Stored data entries:

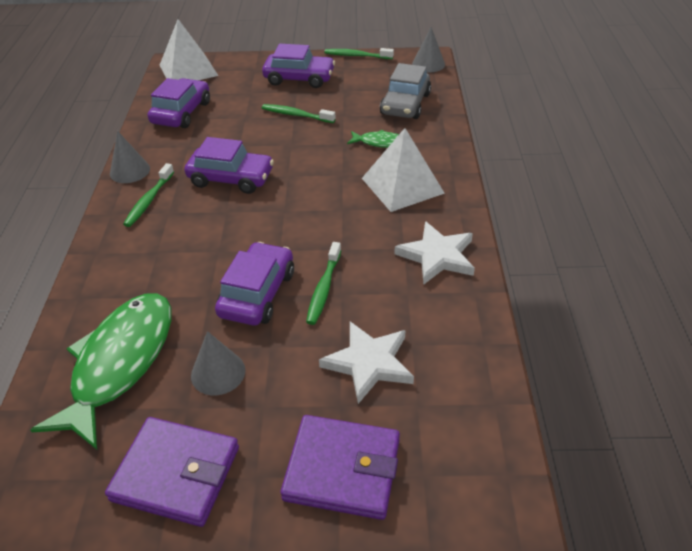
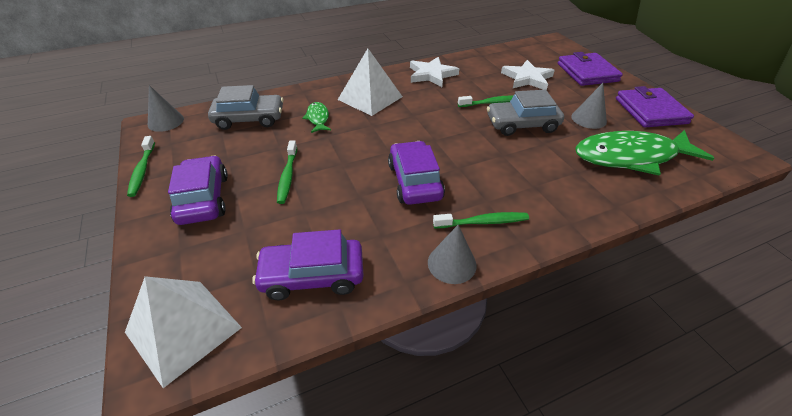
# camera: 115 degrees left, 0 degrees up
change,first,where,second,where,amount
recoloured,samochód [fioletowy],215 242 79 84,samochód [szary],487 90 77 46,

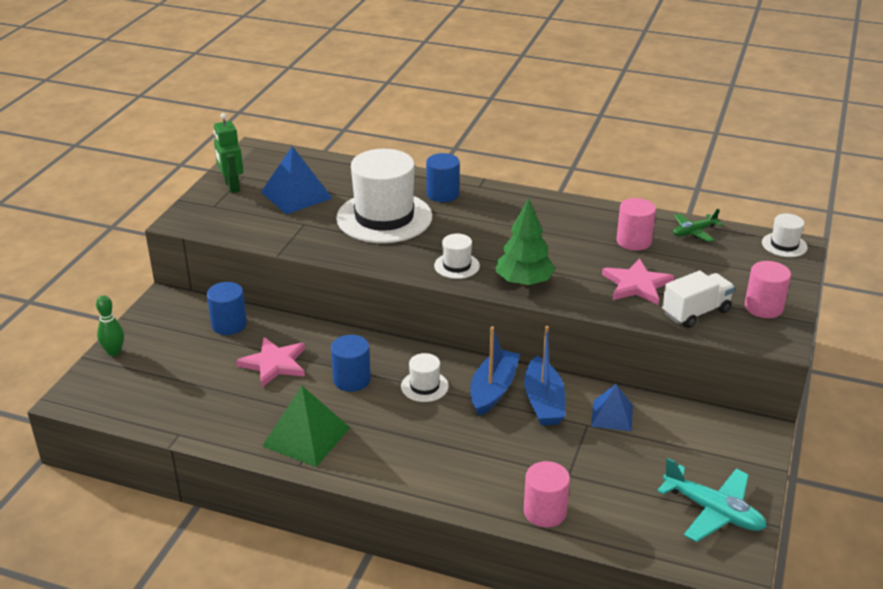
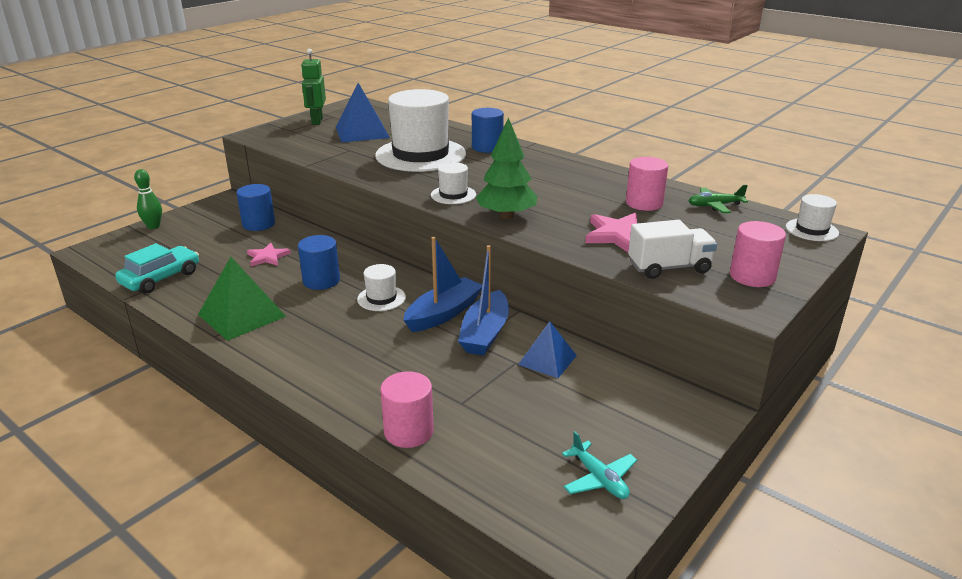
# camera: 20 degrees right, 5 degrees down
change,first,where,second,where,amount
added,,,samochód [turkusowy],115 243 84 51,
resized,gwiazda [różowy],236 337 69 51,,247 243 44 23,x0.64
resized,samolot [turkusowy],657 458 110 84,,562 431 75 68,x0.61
---
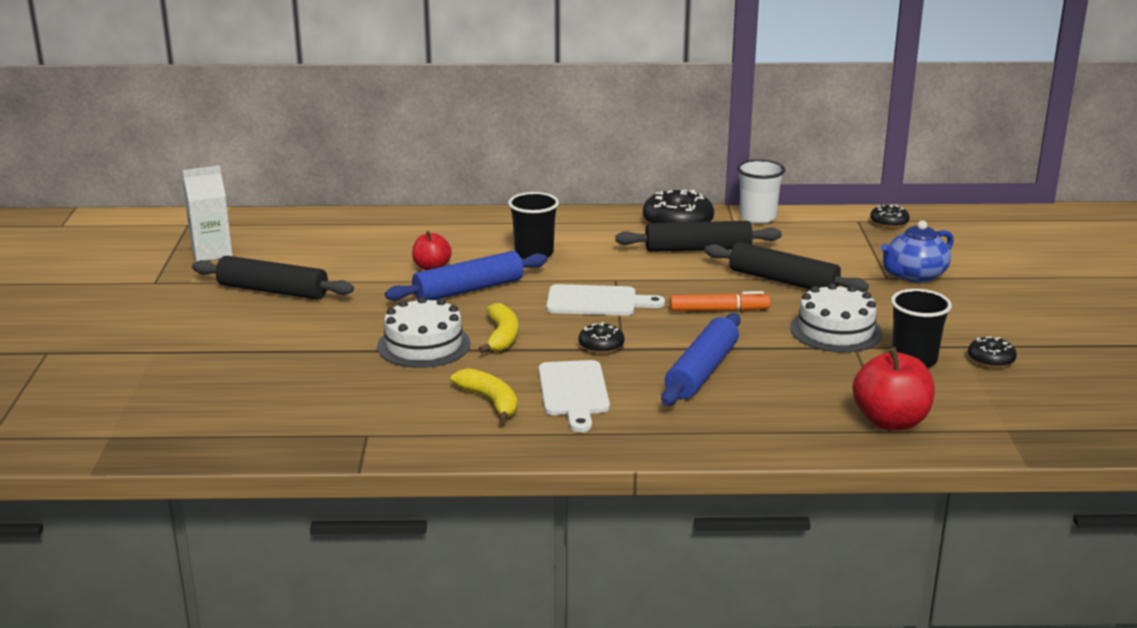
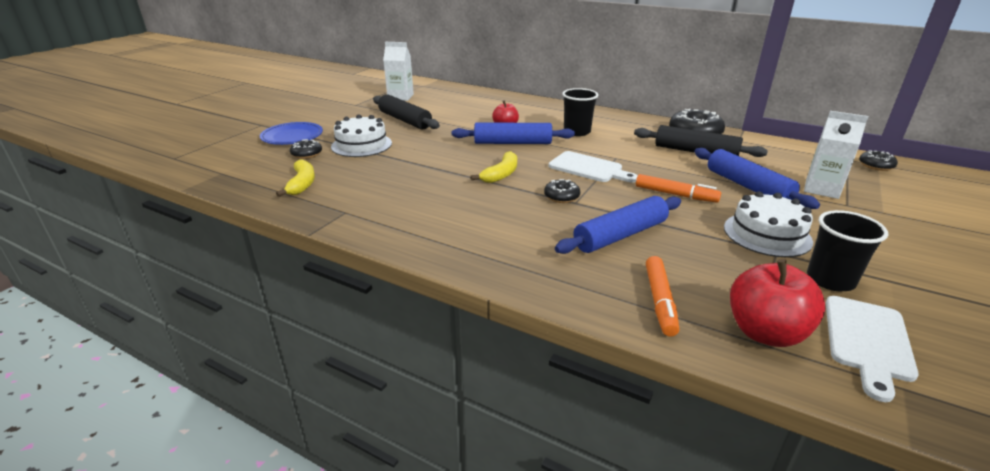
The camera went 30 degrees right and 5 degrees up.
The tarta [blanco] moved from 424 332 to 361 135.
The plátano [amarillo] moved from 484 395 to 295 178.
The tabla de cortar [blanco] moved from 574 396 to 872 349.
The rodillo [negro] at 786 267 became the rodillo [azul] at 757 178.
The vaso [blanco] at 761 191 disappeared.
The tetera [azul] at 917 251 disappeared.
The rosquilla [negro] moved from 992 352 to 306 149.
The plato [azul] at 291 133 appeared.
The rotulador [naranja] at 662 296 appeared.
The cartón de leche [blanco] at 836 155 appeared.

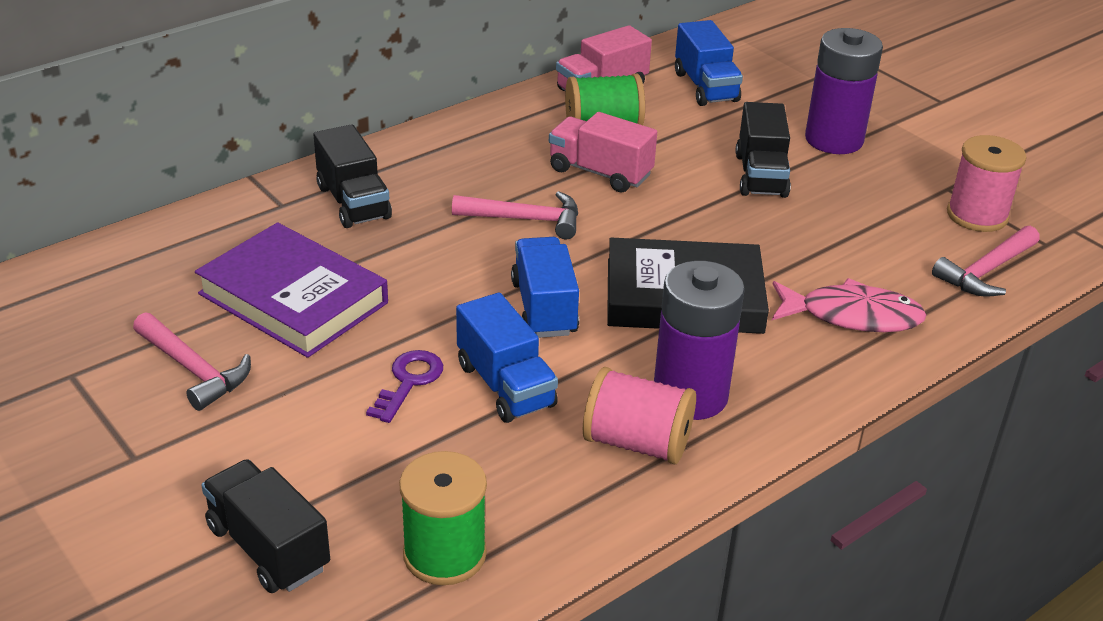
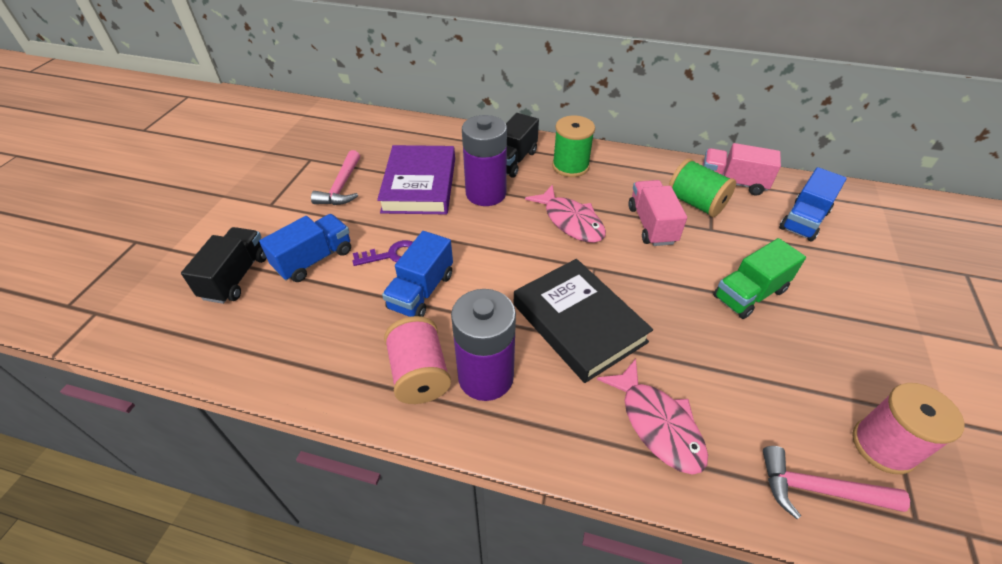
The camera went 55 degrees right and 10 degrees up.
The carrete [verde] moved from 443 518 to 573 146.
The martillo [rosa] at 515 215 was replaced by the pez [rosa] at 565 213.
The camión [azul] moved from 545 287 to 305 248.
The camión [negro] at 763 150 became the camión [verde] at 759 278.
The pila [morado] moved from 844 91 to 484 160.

**WORK ORDER:**
Retype, exactly and in full, the lines above from the one containing "The vaso [blanco] at 761 191 disappeared." through the one containing "The rotulador [naranja] at 662 296 appeared.".

**REPLY:**
The vaso [blanco] at 761 191 disappeared.
The tetera [azul] at 917 251 disappeared.
The rosquilla [negro] moved from 992 352 to 306 149.
The plato [azul] at 291 133 appeared.
The rotulador [naranja] at 662 296 appeared.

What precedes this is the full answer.